__The data__
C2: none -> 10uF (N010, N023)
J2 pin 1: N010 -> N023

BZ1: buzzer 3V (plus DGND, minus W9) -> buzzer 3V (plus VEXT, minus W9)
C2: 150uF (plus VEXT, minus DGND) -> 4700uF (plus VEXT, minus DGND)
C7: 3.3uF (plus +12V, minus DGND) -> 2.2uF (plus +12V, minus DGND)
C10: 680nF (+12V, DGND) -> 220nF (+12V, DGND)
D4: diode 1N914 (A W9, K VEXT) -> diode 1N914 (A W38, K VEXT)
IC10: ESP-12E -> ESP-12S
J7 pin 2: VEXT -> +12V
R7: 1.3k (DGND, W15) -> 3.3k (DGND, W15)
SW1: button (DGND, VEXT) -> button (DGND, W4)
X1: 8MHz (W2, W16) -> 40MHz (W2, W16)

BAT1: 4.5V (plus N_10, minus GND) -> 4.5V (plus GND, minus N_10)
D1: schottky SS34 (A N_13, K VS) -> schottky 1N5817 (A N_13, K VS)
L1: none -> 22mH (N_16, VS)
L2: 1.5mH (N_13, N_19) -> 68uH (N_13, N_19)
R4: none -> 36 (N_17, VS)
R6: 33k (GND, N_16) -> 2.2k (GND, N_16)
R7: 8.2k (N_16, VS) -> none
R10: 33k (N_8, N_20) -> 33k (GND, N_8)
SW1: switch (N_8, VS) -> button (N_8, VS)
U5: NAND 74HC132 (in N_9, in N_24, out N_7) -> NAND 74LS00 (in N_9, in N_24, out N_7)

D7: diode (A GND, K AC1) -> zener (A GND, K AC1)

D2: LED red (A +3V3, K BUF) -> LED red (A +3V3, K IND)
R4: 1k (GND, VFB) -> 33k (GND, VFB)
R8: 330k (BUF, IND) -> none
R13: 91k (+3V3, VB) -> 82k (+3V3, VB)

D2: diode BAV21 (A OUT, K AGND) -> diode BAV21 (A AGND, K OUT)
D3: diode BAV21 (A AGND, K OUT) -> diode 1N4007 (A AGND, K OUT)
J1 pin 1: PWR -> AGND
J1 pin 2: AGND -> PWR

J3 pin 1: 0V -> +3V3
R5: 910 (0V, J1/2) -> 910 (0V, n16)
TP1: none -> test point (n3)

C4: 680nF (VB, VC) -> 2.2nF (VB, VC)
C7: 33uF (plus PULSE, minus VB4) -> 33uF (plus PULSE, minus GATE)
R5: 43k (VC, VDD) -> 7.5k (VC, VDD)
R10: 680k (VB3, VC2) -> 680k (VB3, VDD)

__Exercise goal__
The required output is each line from the one with "R7: 1.3k (DGND, W15) -> 3.3k (DGND, W15)" through the end of the material above, repeated exactly with both ends included.

__Completed exercise__
R7: 1.3k (DGND, W15) -> 3.3k (DGND, W15)
SW1: button (DGND, VEXT) -> button (DGND, W4)
X1: 8MHz (W2, W16) -> 40MHz (W2, W16)

BAT1: 4.5V (plus N_10, minus GND) -> 4.5V (plus GND, minus N_10)
D1: schottky SS34 (A N_13, K VS) -> schottky 1N5817 (A N_13, K VS)
L1: none -> 22mH (N_16, VS)
L2: 1.5mH (N_13, N_19) -> 68uH (N_13, N_19)
R4: none -> 36 (N_17, VS)
R6: 33k (GND, N_16) -> 2.2k (GND, N_16)
R7: 8.2k (N_16, VS) -> none
R10: 33k (N_8, N_20) -> 33k (GND, N_8)
SW1: switch (N_8, VS) -> button (N_8, VS)
U5: NAND 74HC132 (in N_9, in N_24, out N_7) -> NAND 74LS00 (in N_9, in N_24, out N_7)

D7: diode (A GND, K AC1) -> zener (A GND, K AC1)

D2: LED red (A +3V3, K BUF) -> LED red (A +3V3, K IND)
R4: 1k (GND, VFB) -> 33k (GND, VFB)
R8: 330k (BUF, IND) -> none
R13: 91k (+3V3, VB) -> 82k (+3V3, VB)

D2: diode BAV21 (A OUT, K AGND) -> diode BAV21 (A AGND, K OUT)
D3: diode BAV21 (A AGND, K OUT) -> diode 1N4007 (A AGND, K OUT)
J1 pin 1: PWR -> AGND
J1 pin 2: AGND -> PWR

J3 pin 1: 0V -> +3V3
R5: 910 (0V, J1/2) -> 910 (0V, n16)
TP1: none -> test point (n3)

C4: 680nF (VB, VC) -> 2.2nF (VB, VC)
C7: 33uF (plus PULSE, minus VB4) -> 33uF (plus PULSE, minus GATE)
R5: 43k (VC, VDD) -> 7.5k (VC, VDD)
R10: 680k (VB3, VC2) -> 680k (VB3, VDD)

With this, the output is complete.